(Saved entries)

━━━━━━━━━━━━━━━━━━━━

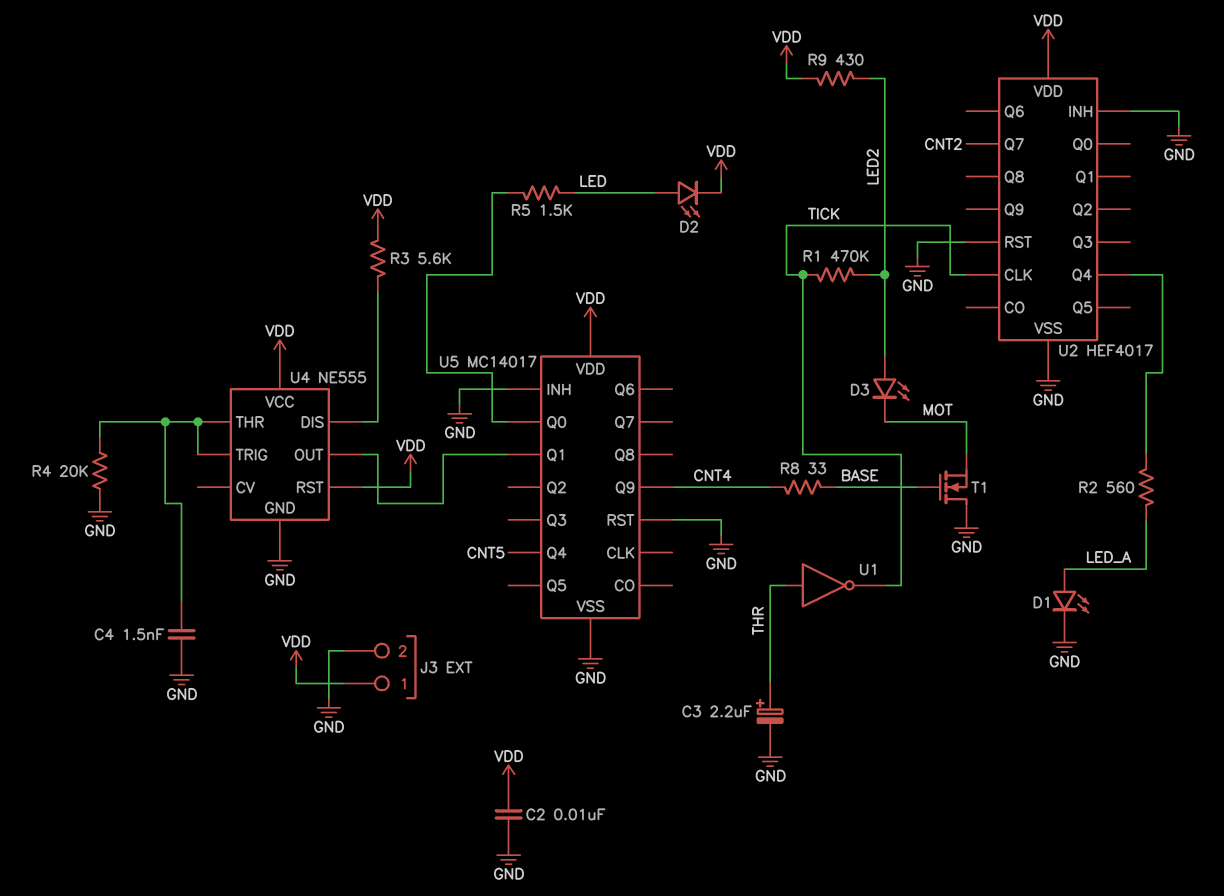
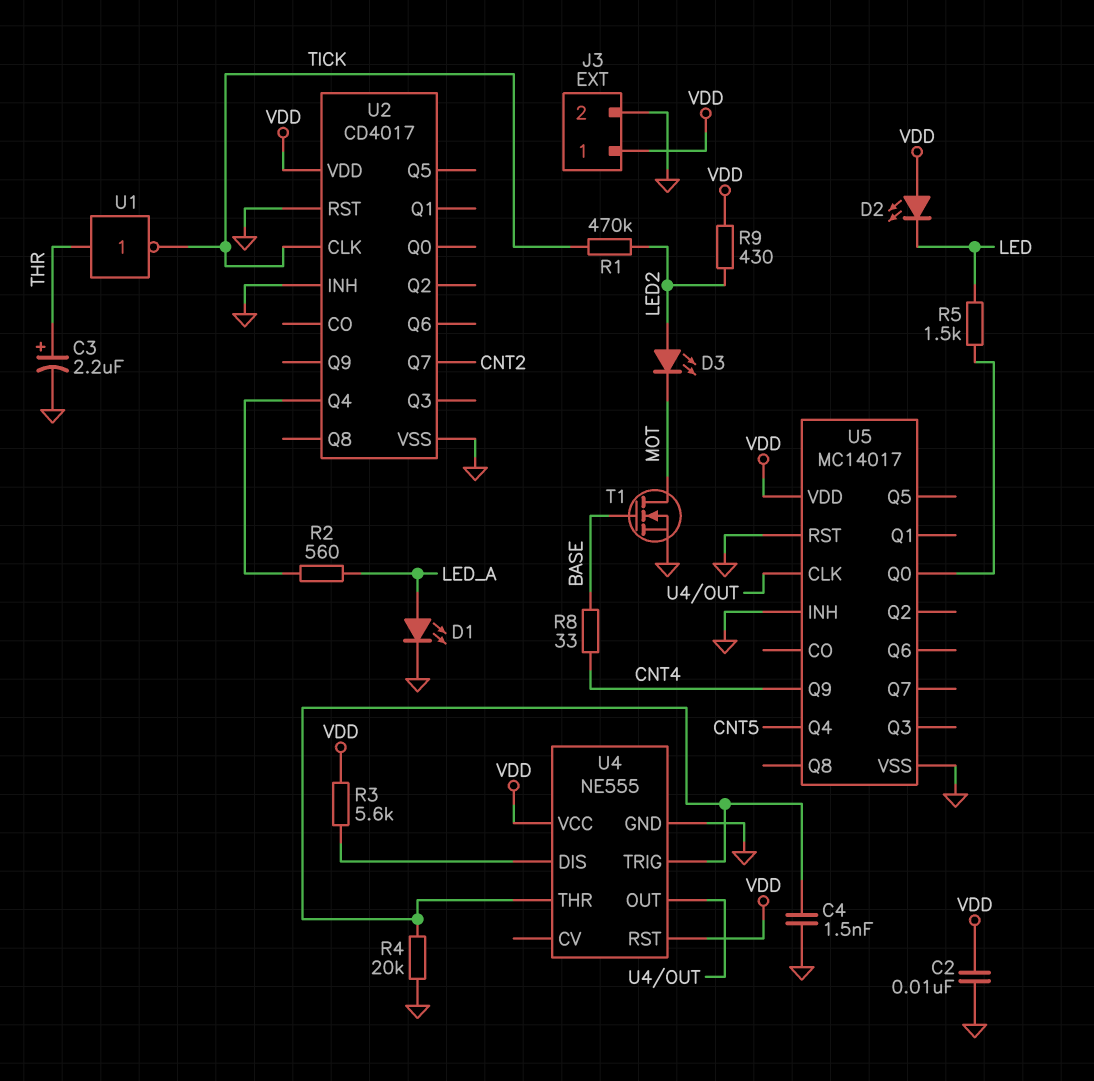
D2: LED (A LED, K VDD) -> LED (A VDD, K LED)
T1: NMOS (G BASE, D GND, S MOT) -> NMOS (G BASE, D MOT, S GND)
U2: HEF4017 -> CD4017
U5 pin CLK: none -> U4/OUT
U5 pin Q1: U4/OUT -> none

━━━━━━━━━━━━━━━━━━━━

Print the records exactly and omit all pictures.

D2: LED (A LED, K VDD) -> LED (A VDD, K LED)
T1: NMOS (G BASE, D GND, S MOT) -> NMOS (G BASE, D MOT, S GND)
U2: HEF4017 -> CD4017
U5 pin CLK: none -> U4/OUT
U5 pin Q1: U4/OUT -> none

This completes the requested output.